• **DATA FOR THIS TASK**
▬▬▬▬▬▬▬▬▬▬
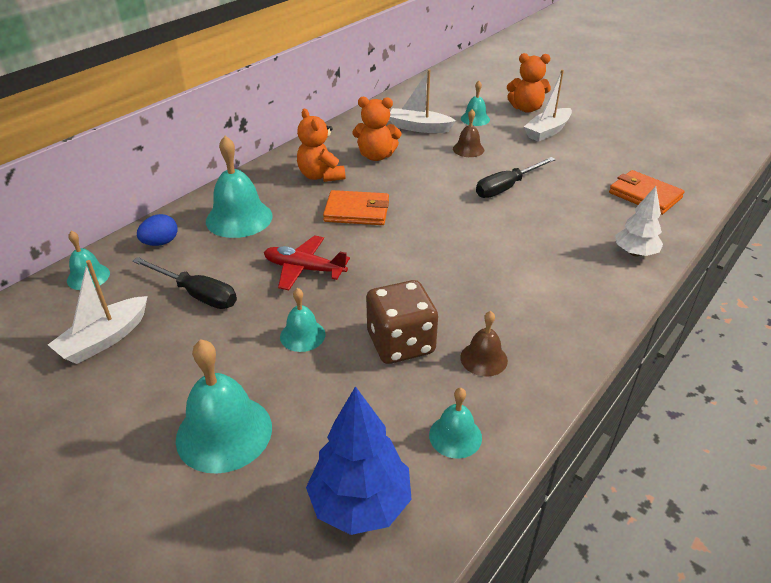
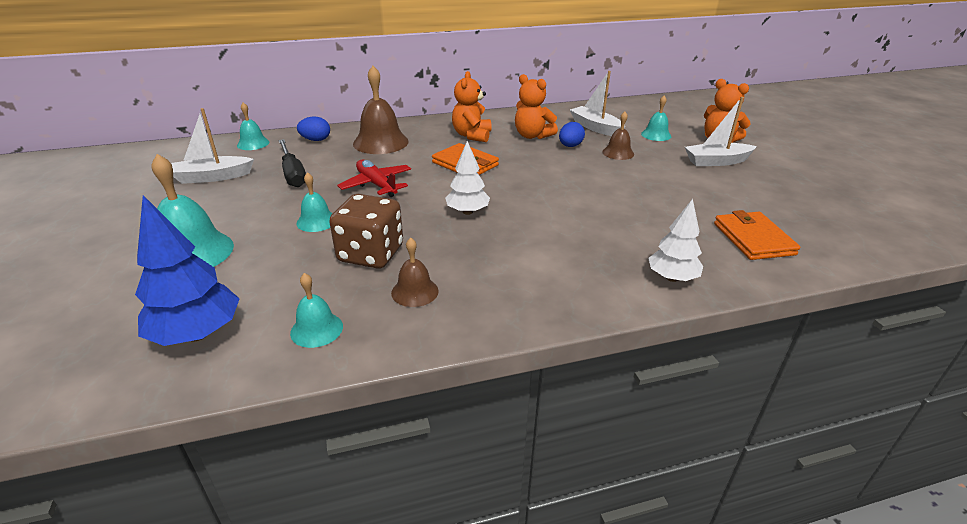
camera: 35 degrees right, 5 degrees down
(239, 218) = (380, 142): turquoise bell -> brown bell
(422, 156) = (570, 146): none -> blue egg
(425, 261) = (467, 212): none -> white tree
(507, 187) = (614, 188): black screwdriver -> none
▬▬▬▬▬▬▬▬▬▬
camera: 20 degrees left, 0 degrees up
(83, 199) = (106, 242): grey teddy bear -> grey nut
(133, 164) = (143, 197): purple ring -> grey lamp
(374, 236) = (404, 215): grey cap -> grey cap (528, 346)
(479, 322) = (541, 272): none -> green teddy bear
▬▬▬▬▬▬▬▬▬▬
• **WHAT YOU HAVE TO DO**
Search the data above for the word "degrees". Copy each line it is in.

• **PROBLEM SOLUTION**
camera: 35 degrees right, 5 degrees down
camera: 20 degrees left, 0 degrees up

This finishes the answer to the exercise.